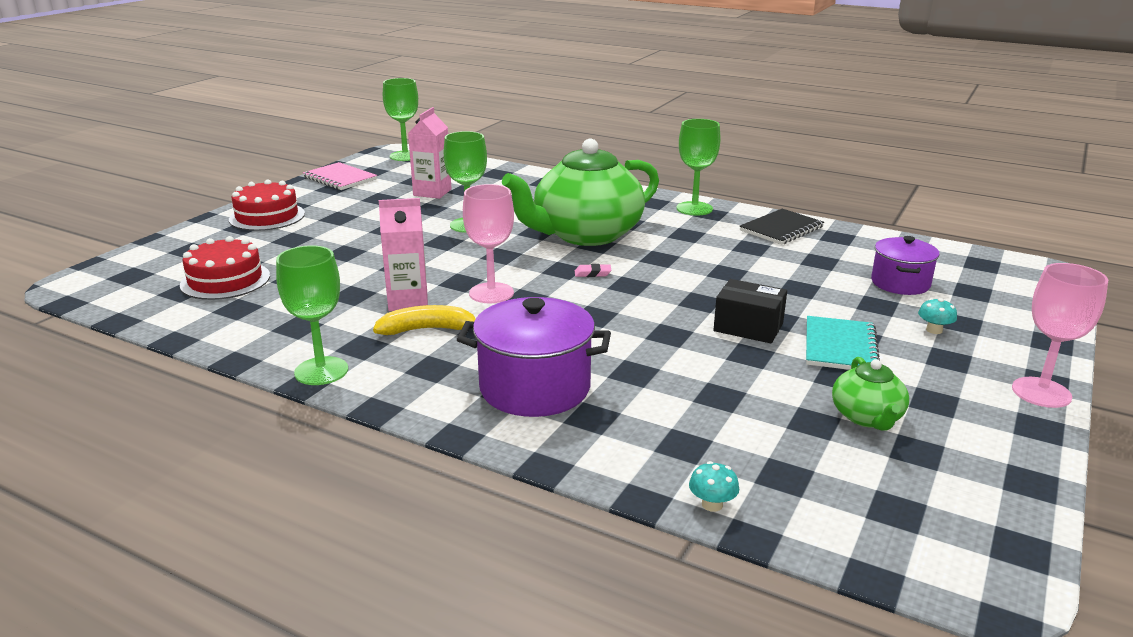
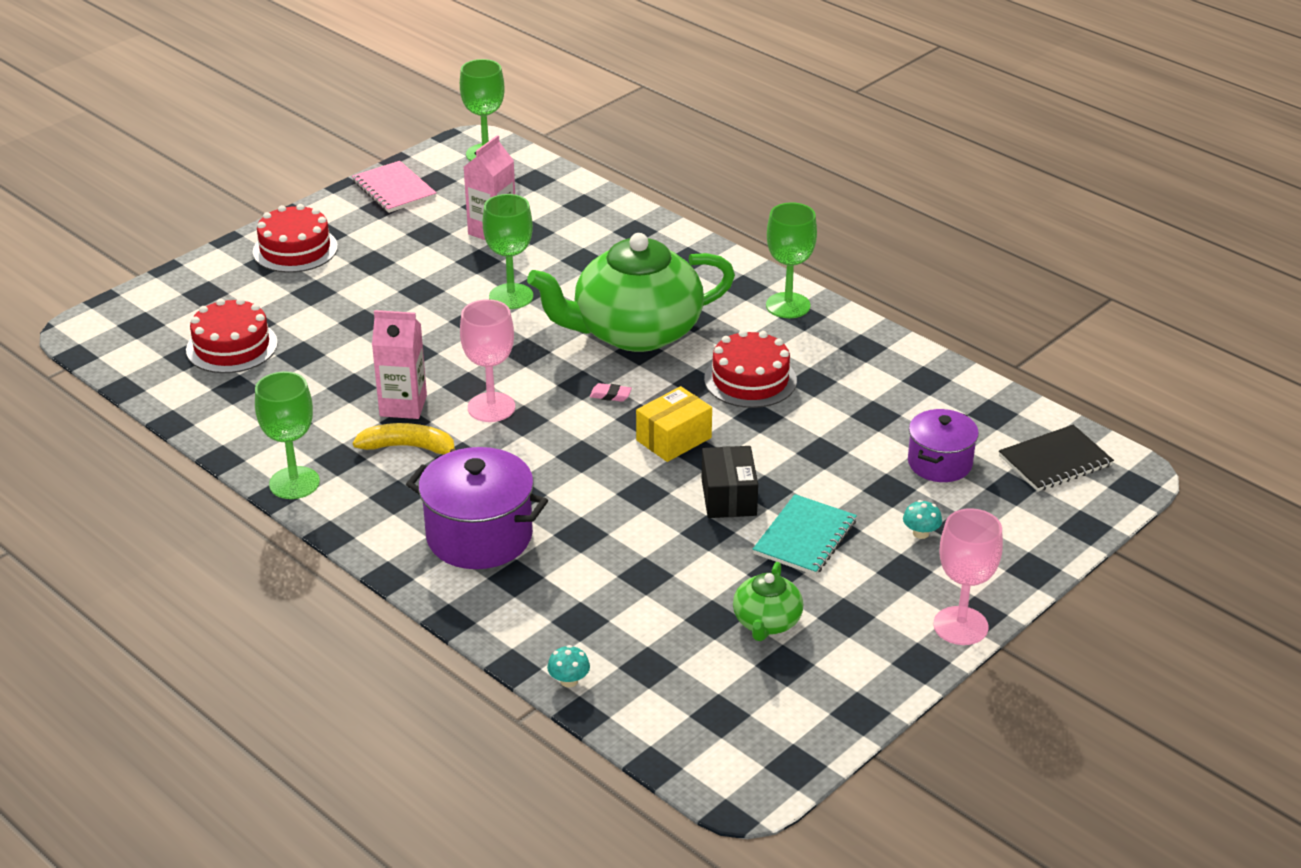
camera: 15 degrees right, 10 degrees up
(668, 295) = (674, 439): none -> yellow box
(701, 251) = (750, 380): none -> red cake
(748, 327) = (728, 497): black box -> black box turned 45 degrees clockwise
(781, 229) = (869, 356): black notebook -> black notebook (1055, 461)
-----
REQUIRED ACTION: Your answer must be the line containing "(701, 251) = (750, 380): none -> red cake" and each line after it in the listing above, copied exactly.

FINAL ANSWER:
(701, 251) = (750, 380): none -> red cake
(748, 327) = (728, 497): black box -> black box turned 45 degrees clockwise
(781, 229) = (869, 356): black notebook -> black notebook (1055, 461)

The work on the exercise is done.